From the listing below, output only the lines starting at the line that has "R4: 1.5k (IC3/PB1, N5) -> none" and ending at the line that has "R6: 12 (IC3/PB1, N5) -> 10 (IC3/PB1, N5)", exactly as they appear, ends included.

§ RECORDS FOR PROCESSING:

::::

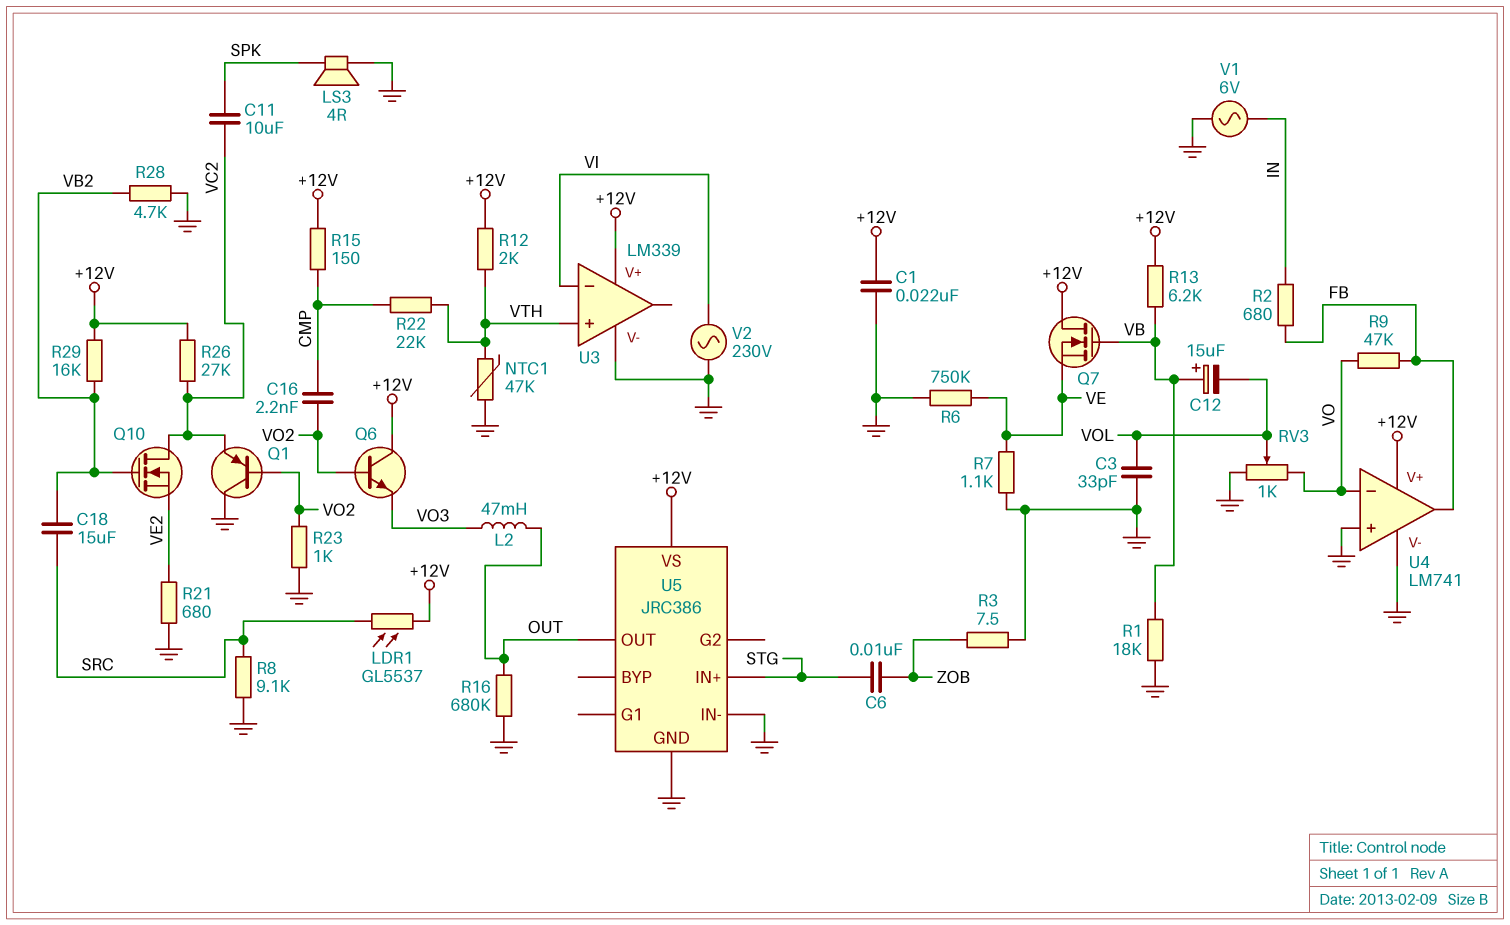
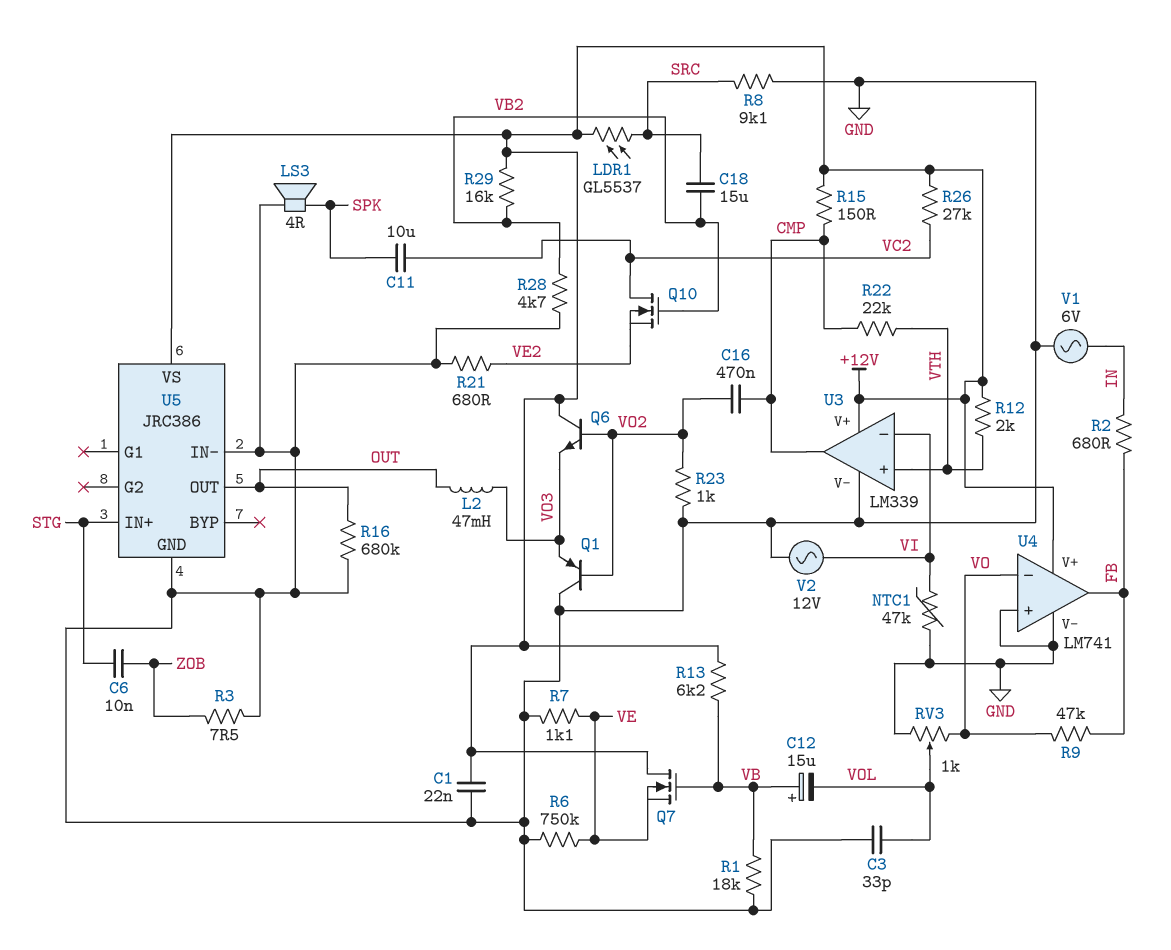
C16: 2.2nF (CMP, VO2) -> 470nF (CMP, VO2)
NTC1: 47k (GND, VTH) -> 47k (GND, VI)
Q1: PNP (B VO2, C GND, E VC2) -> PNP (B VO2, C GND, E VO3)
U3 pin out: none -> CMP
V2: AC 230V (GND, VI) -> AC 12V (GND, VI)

::::

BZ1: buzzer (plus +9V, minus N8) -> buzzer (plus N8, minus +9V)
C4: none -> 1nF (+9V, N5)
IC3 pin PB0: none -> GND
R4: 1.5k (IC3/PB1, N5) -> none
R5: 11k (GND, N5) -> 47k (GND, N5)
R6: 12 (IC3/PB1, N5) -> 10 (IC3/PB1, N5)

::::

§ RESULT OF THIS TASK:
R4: 1.5k (IC3/PB1, N5) -> none
R5: 11k (GND, N5) -> 47k (GND, N5)
R6: 12 (IC3/PB1, N5) -> 10 (IC3/PB1, N5)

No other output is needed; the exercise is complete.